* [YOUR GOAL]:
Locate "cyan triangle: (570, 391)" in the data below, then output the line it is on and all following lines through the last, word for word. Skip any pictures.

--------------------------------------------------

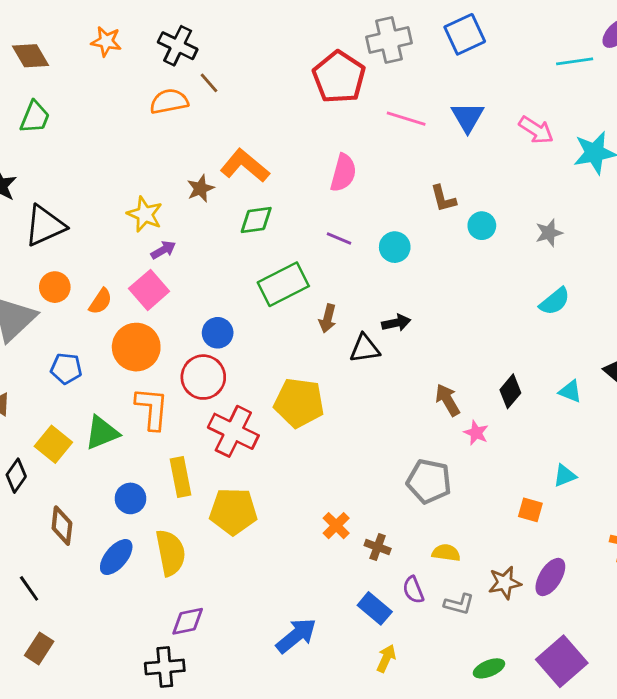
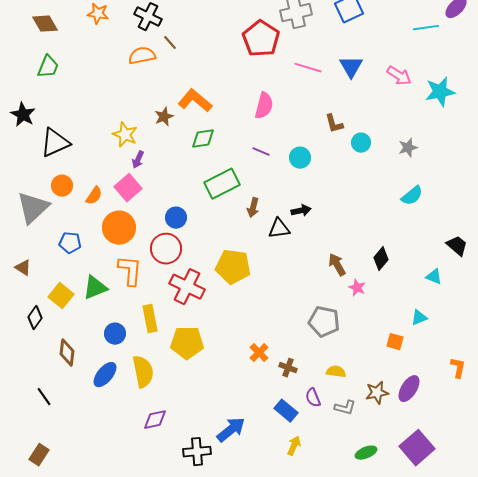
purple arrow: (163, 250) -> (138, 160), turned 144
cyan triangle: (570, 391) -> (434, 277), moved
brown rectangle: (39, 648) -> (39, 455), moved
black cross: (165, 667) -> (197, 452), moved

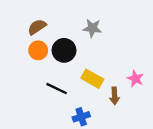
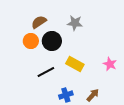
brown semicircle: (37, 27) -> (39, 22), moved
black line: (57, 89) -> (46, 72), turned -54
brown arrow: (114, 96) -> (93, 95), moved, turned -136

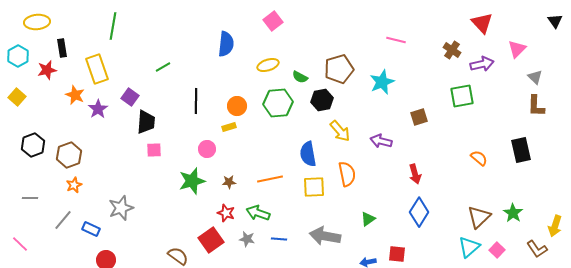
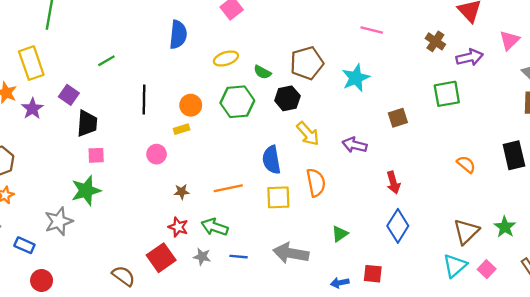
green star: (192, 181) -> (86, 191), moved

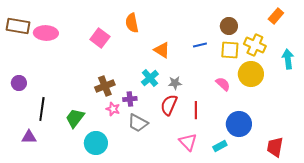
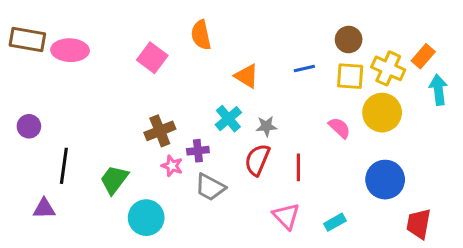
orange rectangle: (276, 16) -> (423, 56), moved
blue circle: (239, 124) -> (385, 180), moved

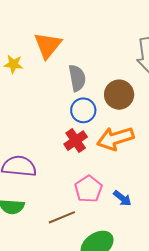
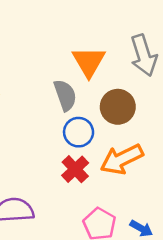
orange triangle: (48, 45) -> (89, 62), moved

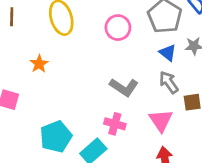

--------------------------------------------------

* [TASK ANSWER]:
cyan triangle: (570, 391) -> (434, 277), moved
brown rectangle: (39, 648) -> (39, 455), moved
black cross: (165, 667) -> (197, 452), moved

brown semicircle: (37, 27) -> (39, 22), moved
black line: (57, 89) -> (46, 72), turned -54
brown arrow: (114, 96) -> (93, 95), moved, turned -136

green star: (192, 181) -> (86, 191), moved

orange rectangle: (276, 16) -> (423, 56), moved
blue circle: (239, 124) -> (385, 180), moved

orange triangle: (48, 45) -> (89, 62), moved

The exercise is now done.